DATA EXTRACT:
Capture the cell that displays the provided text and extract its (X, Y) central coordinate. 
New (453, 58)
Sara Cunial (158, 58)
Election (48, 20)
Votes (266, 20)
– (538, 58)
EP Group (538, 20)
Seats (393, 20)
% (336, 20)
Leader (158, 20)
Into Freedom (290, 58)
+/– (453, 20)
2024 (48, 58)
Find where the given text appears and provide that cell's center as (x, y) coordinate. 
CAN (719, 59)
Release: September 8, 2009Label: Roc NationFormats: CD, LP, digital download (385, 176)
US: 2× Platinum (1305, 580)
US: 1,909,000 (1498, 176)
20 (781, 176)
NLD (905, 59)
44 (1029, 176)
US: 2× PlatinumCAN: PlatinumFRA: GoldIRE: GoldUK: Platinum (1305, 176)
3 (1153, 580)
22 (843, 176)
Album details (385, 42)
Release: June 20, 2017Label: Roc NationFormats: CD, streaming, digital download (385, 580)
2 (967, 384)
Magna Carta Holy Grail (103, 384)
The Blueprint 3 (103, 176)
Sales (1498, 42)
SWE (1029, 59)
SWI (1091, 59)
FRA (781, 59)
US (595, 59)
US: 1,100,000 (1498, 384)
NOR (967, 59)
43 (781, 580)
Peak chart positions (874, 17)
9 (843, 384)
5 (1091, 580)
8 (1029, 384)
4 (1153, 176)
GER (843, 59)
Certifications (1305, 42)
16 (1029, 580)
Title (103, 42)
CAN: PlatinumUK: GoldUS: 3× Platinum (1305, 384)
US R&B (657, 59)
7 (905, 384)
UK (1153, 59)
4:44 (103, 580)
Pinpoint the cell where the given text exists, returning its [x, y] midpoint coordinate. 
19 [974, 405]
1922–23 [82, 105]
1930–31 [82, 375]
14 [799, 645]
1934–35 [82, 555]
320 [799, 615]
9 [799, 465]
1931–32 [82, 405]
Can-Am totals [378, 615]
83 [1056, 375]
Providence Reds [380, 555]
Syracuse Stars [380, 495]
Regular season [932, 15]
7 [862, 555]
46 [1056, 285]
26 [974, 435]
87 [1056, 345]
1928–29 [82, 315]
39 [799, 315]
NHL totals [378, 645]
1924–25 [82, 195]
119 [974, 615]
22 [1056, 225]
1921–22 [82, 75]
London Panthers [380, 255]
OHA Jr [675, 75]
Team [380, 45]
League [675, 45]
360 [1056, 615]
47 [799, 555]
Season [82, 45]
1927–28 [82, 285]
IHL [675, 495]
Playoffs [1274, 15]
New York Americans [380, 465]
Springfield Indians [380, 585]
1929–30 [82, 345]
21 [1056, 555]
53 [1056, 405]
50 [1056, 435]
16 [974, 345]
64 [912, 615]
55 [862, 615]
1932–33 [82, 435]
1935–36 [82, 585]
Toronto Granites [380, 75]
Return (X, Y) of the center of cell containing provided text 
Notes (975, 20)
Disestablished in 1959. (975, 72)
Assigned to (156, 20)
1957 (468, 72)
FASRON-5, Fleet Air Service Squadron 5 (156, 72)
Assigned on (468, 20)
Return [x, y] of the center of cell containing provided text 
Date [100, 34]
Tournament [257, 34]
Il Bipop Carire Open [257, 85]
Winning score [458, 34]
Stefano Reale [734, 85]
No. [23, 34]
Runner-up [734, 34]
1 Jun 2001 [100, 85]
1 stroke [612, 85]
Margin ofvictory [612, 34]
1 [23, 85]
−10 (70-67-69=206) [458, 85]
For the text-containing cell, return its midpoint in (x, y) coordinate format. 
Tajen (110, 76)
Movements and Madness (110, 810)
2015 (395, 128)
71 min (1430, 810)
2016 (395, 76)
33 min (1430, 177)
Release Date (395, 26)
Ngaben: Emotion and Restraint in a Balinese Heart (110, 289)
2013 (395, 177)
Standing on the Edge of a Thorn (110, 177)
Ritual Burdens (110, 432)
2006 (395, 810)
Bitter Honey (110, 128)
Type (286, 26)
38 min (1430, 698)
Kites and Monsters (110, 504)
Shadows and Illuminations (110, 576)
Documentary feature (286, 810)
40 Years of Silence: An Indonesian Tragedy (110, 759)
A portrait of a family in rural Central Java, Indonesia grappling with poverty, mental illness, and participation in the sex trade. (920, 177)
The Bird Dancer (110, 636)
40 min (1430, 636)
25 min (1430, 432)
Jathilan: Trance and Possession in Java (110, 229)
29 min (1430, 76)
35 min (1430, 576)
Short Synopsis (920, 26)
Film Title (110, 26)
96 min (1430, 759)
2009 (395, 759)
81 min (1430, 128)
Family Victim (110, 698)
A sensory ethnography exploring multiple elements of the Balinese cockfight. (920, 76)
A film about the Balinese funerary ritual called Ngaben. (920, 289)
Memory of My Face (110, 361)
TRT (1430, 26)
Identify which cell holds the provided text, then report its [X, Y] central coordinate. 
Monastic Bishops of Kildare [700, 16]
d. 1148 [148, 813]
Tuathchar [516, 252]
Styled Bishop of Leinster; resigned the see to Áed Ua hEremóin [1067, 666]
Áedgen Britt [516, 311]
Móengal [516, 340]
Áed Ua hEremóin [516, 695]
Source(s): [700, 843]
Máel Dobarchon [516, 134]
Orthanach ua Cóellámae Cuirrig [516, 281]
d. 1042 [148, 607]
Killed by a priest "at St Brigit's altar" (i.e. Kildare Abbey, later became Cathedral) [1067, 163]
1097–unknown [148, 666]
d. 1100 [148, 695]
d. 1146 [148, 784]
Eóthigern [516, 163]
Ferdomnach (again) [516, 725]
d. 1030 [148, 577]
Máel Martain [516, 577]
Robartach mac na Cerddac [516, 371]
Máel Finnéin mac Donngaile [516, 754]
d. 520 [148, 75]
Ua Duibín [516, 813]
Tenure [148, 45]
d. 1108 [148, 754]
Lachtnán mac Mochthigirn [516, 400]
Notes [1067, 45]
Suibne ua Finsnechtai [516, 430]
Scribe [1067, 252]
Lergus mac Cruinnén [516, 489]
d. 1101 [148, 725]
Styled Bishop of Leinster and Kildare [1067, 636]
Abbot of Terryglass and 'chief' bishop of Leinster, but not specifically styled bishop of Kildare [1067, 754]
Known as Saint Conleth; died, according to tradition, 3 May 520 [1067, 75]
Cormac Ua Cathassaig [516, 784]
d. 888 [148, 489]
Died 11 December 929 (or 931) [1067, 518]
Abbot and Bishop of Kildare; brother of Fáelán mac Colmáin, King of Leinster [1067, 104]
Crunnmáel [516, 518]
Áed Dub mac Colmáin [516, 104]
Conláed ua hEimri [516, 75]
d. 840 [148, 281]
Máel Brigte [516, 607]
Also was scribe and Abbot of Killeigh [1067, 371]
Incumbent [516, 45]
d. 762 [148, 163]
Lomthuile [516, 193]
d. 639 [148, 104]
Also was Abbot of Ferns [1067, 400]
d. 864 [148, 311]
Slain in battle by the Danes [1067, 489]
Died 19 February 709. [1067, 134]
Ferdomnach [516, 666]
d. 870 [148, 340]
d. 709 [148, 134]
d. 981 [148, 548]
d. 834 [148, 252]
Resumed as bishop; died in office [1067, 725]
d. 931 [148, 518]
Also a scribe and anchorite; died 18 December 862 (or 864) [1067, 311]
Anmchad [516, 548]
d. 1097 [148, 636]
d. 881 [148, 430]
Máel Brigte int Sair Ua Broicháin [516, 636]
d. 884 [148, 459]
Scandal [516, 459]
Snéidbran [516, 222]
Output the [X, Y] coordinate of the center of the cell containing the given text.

TASK STATEMENT:
Copy every line of the records above verbatim, with nothing added, dropped, or changed.

SOLVED EXERCISE:
Capture the cell that displays the provided text and extract its (X, Y) central coordinate. 
New (453, 58)
Sara Cunial (158, 58)
Election (48, 20)
Votes (266, 20)
– (538, 58)
EP Group (538, 20)
Seats (393, 20)
% (336, 20)
Leader (158, 20)
Into Freedom (290, 58)
+/– (453, 20)
2024 (48, 58)
Find where the given text appears and provide that cell's center as (x, y) coordinate. 
CAN (719, 59)
Release: September 8, 2009Label: Roc NationFormats: CD, LP, digital download (385, 176)
US: 2× Platinum (1305, 580)
US: 1,909,000 (1498, 176)
20 (781, 176)
NLD (905, 59)
44 (1029, 176)
US: 2× PlatinumCAN: PlatinumFRA: GoldIRE: GoldUK: Platinum (1305, 176)
3 (1153, 580)
22 (843, 176)
Album details (385, 42)
Release: June 20, 2017Label: Roc NationFormats: CD, streaming, digital download (385, 580)
2 (967, 384)
Magna Carta Holy Grail (103, 384)
The Blueprint 3 (103, 176)
Sales (1498, 42)
SWE (1029, 59)
SWI (1091, 59)
FRA (781, 59)
US (595, 59)
US: 1,100,000 (1498, 384)
NOR (967, 59)
43 (781, 580)
Peak chart positions (874, 17)
9 (843, 384)
5 (1091, 580)
8 (1029, 384)
4 (1153, 176)
GER (843, 59)
Certifications (1305, 42)
16 (1029, 580)
Title (103, 42)
CAN: PlatinumUK: GoldUS: 3× Platinum (1305, 384)
US R&B (657, 59)
7 (905, 384)
UK (1153, 59)
4:44 (103, 580)
Pinpoint the cell where the given text exists, returning its [x, y] midpoint coordinate. 
19 [974, 405]
1922–23 [82, 105]
1930–31 [82, 375]
14 [799, 645]
1934–35 [82, 555]
320 [799, 615]
9 [799, 465]
1931–32 [82, 405]
Can-Am totals [378, 615]
83 [1056, 375]
Providence Reds [380, 555]
Syracuse Stars [380, 495]
Regular season [932, 15]
7 [862, 555]
46 [1056, 285]
26 [974, 435]
87 [1056, 345]
1928–29 [82, 315]
39 [799, 315]
NHL totals [378, 645]
1924–25 [82, 195]
119 [974, 615]
22 [1056, 225]
1921–22 [82, 75]
London Panthers [380, 255]
OHA Jr [675, 75]
Team [380, 45]
League [675, 45]
360 [1056, 615]
47 [799, 555]
Season [82, 45]
1927–28 [82, 285]
IHL [675, 495]
Playoffs [1274, 15]
New York Americans [380, 465]
Springfield Indians [380, 585]
1929–30 [82, 345]
21 [1056, 555]
53 [1056, 405]
50 [1056, 435]
16 [974, 345]
64 [912, 615]
55 [862, 615]
1932–33 [82, 435]
1935–36 [82, 585]
Toronto Granites [380, 75]
Return (X, Y) of the center of cell containing provided text 
Notes (975, 20)
Disestablished in 1959. (975, 72)
Assigned to (156, 20)
1957 (468, 72)
FASRON-5, Fleet Air Service Squadron 5 (156, 72)
Assigned on (468, 20)
Return [x, y] of the center of cell containing provided text 
Date [100, 34]
Tournament [257, 34]
Il Bipop Carire Open [257, 85]
Winning score [458, 34]
Stefano Reale [734, 85]
No. [23, 34]
Runner-up [734, 34]
1 Jun 2001 [100, 85]
1 stroke [612, 85]
Margin ofvictory [612, 34]
1 [23, 85]
−10 (70-67-69=206) [458, 85]
For the text-containing cell, return its midpoint in (x, y) coordinate format. 
Tajen (110, 76)
Movements and Madness (110, 810)
2015 (395, 128)
71 min (1430, 810)
2016 (395, 76)
33 min (1430, 177)
Release Date (395, 26)
Ngaben: Emotion and Restraint in a Balinese Heart (110, 289)
2013 (395, 177)
Standing on the Edge of a Thorn (110, 177)
Ritual Burdens (110, 432)
2006 (395, 810)
Bitter Honey (110, 128)
Type (286, 26)
38 min (1430, 698)
Kites and Monsters (110, 504)
Shadows and Illuminations (110, 576)
Documentary feature (286, 810)
40 Years of Silence: An Indonesian Tragedy (110, 759)
A portrait of a family in rural Central Java, Indonesia grappling with poverty, mental illness, and participation in the sex trade. (920, 177)
The Bird Dancer (110, 636)
40 min (1430, 636)
25 min (1430, 432)
Jathilan: Trance and Possession in Java (110, 229)
29 min (1430, 76)
35 min (1430, 576)
Short Synopsis (920, 26)
Film Title (110, 26)
96 min (1430, 759)
2009 (395, 759)
81 min (1430, 128)
Family Victim (110, 698)
A sensory ethnography exploring multiple elements of the Balinese cockfight. (920, 76)
A film about the Balinese funerary ritual called Ngaben. (920, 289)
Memory of My Face (110, 361)
TRT (1430, 26)
Identify which cell holds the provided text, then report its [X, Y] central coordinate. 
Monastic Bishops of Kildare [700, 16]
d. 1148 [148, 813]
Tuathchar [516, 252]
Styled Bishop of Leinster; resigned the see to Áed Ua hEremóin [1067, 666]
Áedgen Britt [516, 311]
Móengal [516, 340]
Áed Ua hEremóin [516, 695]
Source(s): [700, 843]
Máel Dobarchon [516, 134]
Orthanach ua Cóellámae Cuirrig [516, 281]
d. 1042 [148, 607]
Killed by a priest "at St Brigit's altar" (i.e. Kildare Abbey, later became Cathedral) [1067, 163]
1097–unknown [148, 666]
d. 1100 [148, 695]
d. 1146 [148, 784]
Eóthigern [516, 163]
Ferdomnach (again) [516, 725]
d. 1030 [148, 577]
Máel Martain [516, 577]
Robartach mac na Cerddac [516, 371]
Máel Finnéin mac Donngaile [516, 754]
d. 520 [148, 75]
Ua Duibín [516, 813]
Tenure [148, 45]
d. 1108 [148, 754]
Lachtnán mac Mochthigirn [516, 400]
Notes [1067, 45]
Suibne ua Finsnechtai [516, 430]
Scribe [1067, 252]
Lergus mac Cruinnén [516, 489]
d. 1101 [148, 725]
Styled Bishop of Leinster and Kildare [1067, 636]
Abbot of Terryglass and 'chief' bishop of Leinster, but not specifically styled bishop of Kildare [1067, 754]
Known as Saint Conleth; died, according to tradition, 3 May 520 [1067, 75]
Cormac Ua Cathassaig [516, 784]
d. 888 [148, 489]
Died 11 December 929 (or 931) [1067, 518]
Abbot and Bishop of Kildare; brother of Fáelán mac Colmáin, King of Leinster [1067, 104]
Crunnmáel [516, 518]
Áed Dub mac Colmáin [516, 104]
Conláed ua hEimri [516, 75]
d. 840 [148, 281]
Máel Brigte [516, 607]
Also was scribe and Abbot of Killeigh [1067, 371]
Incumbent [516, 45]
d. 762 [148, 163]
Lomthuile [516, 193]
d. 639 [148, 104]
Also was Abbot of Ferns [1067, 400]
d. 864 [148, 311]
Slain in battle by the Danes [1067, 489]
Died 19 February 709. [1067, 134]
Ferdomnach [516, 666]
d. 870 [148, 340]
d. 709 [148, 134]
d. 981 [148, 548]
d. 834 [148, 252]
Resumed as bishop; died in office [1067, 725]
d. 931 [148, 518]
Also a scribe and anchorite; died 18 December 862 (or 864) [1067, 311]
Anmchad [516, 548]
d. 1097 [148, 636]
d. 881 [148, 430]
Máel Brigte int Sair Ua Broicháin [516, 636]
d. 884 [148, 459]
Scandal [516, 459]
Snéidbran [516, 222]
Output the [X, Y] coordinate of the center of the cell containing the given text.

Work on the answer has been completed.